Assignment — Reproduce the lines below word for word, omitting the pictures.
== Segment start ==
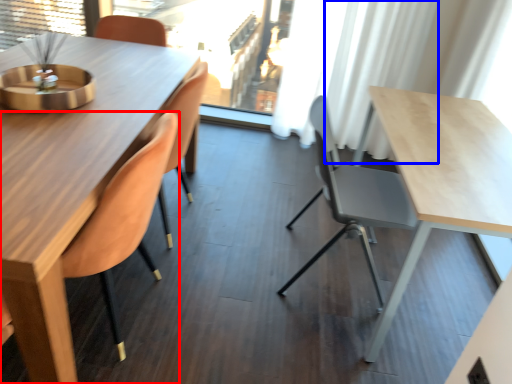
Question: Among these objects, which one is nearest to the camera, chair (highlighted by a red box) or curtain (highlighted by a blue box)?

Choices:
 (A) chair
 (B) curtain

Answer: (A)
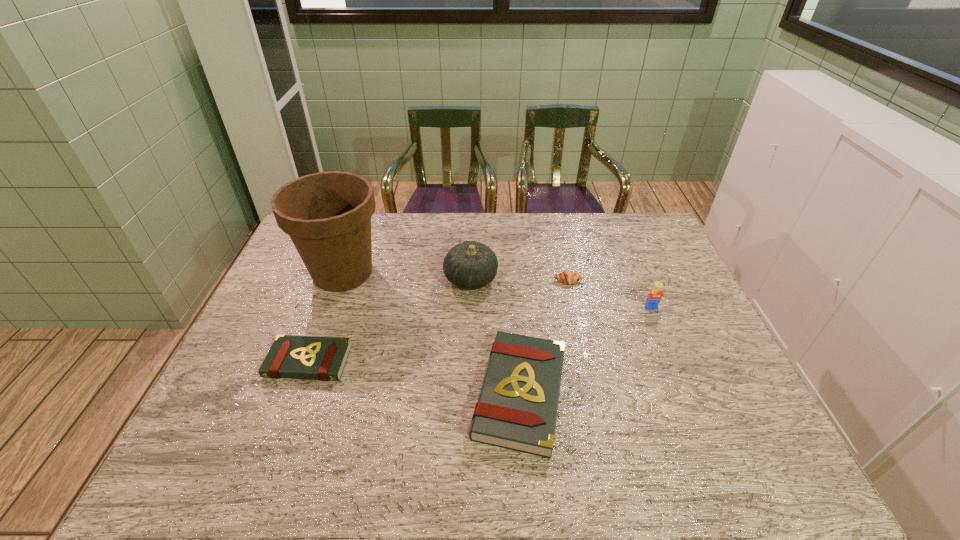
== Segment end ==
Completed task —
Question: Among these objects, which one is nearest to the camera, chair (highlighted by a red box) or curtain (highlighted by a blue box)?

Choices:
 (A) chair
 (B) curtain

Answer: (A)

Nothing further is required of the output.